Problem statement: Reproduce the entries in full and exactly. Pictures stay out.

(Extracted entries begins)

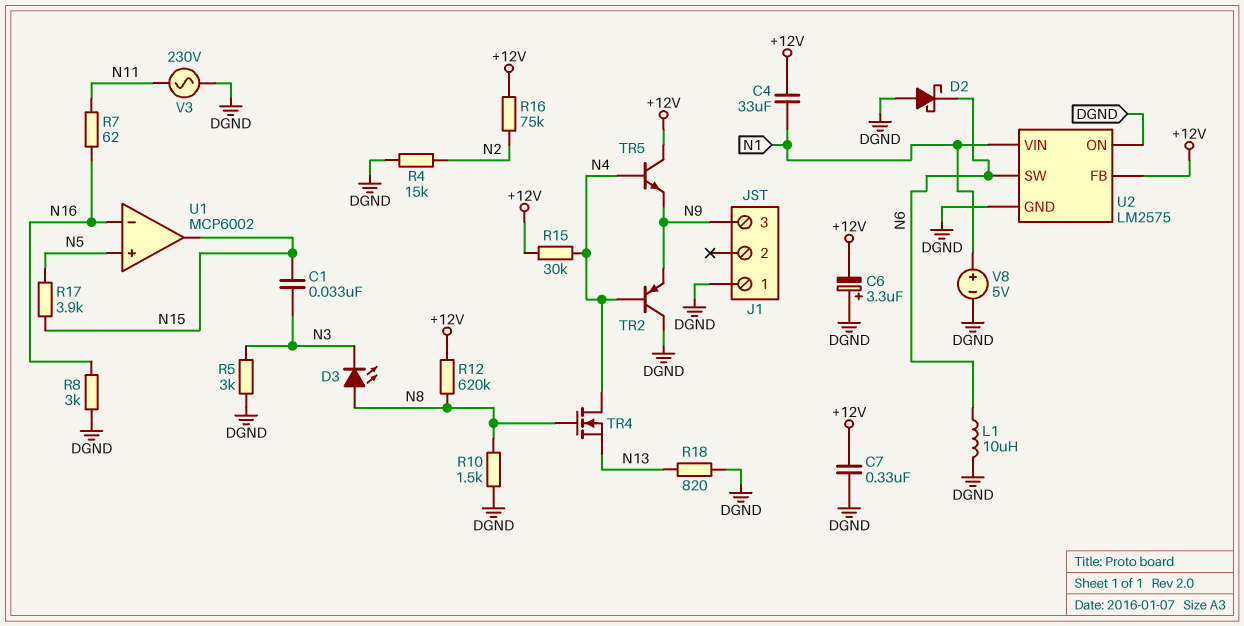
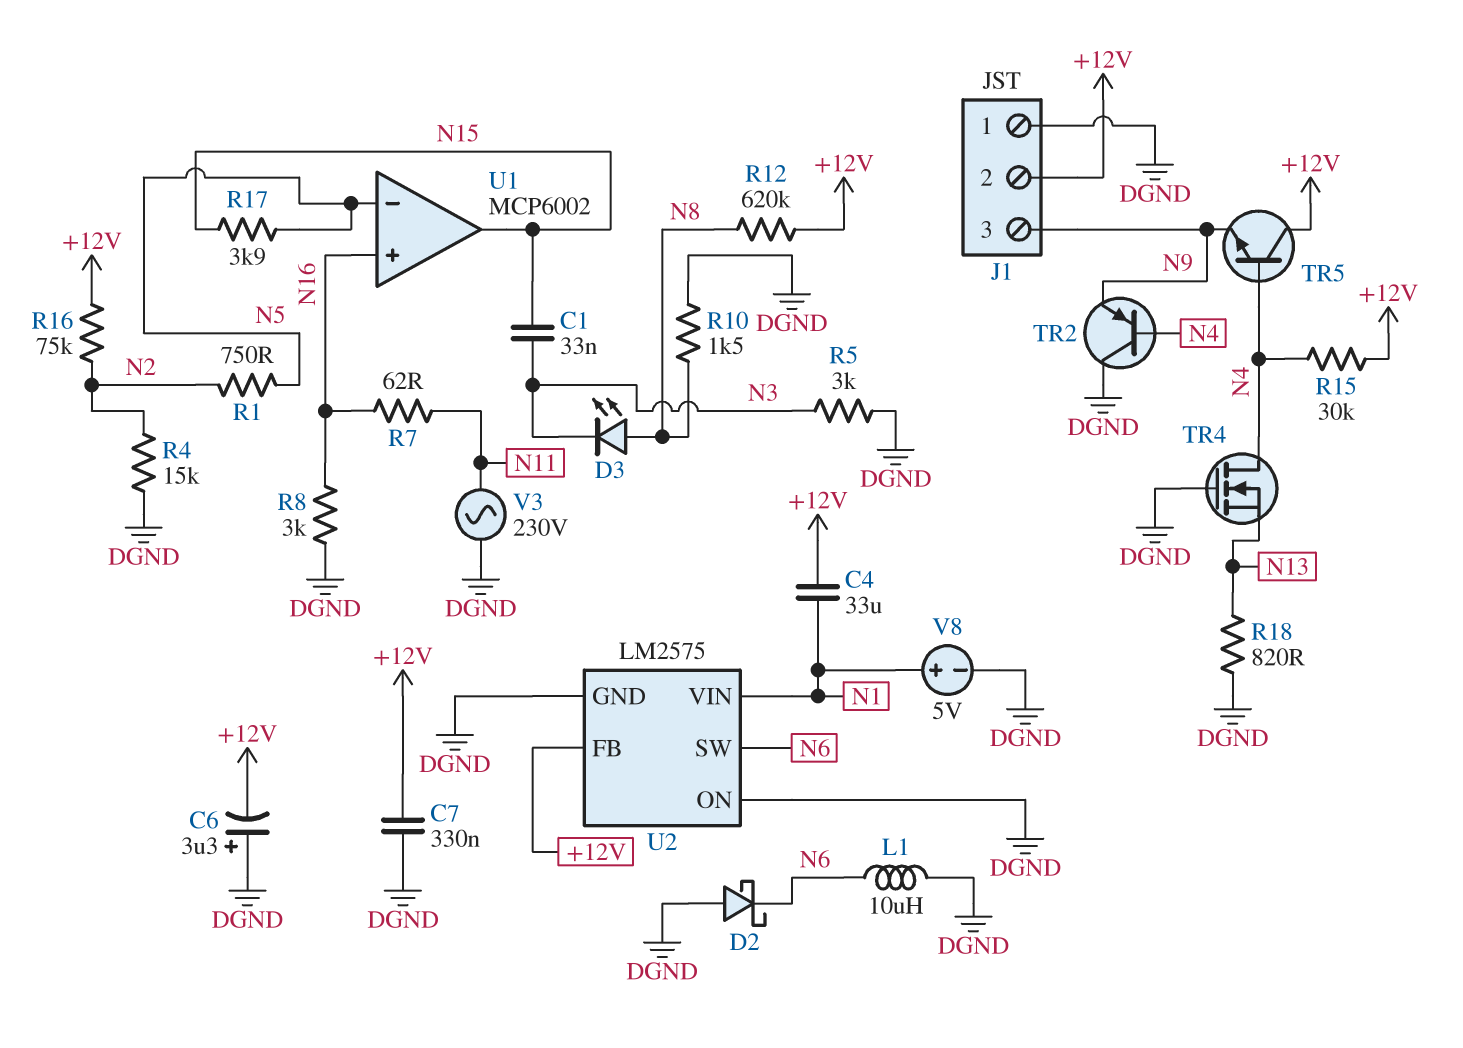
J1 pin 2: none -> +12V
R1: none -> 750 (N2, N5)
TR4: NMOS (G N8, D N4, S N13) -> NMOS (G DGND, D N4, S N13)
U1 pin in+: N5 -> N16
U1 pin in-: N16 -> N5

(Extracted entries ends)

Output for this task:
J1 pin 2: none -> +12V
R1: none -> 750 (N2, N5)
TR4: NMOS (G N8, D N4, S N13) -> NMOS (G DGND, D N4, S N13)
U1 pin in+: N5 -> N16
U1 pin in-: N16 -> N5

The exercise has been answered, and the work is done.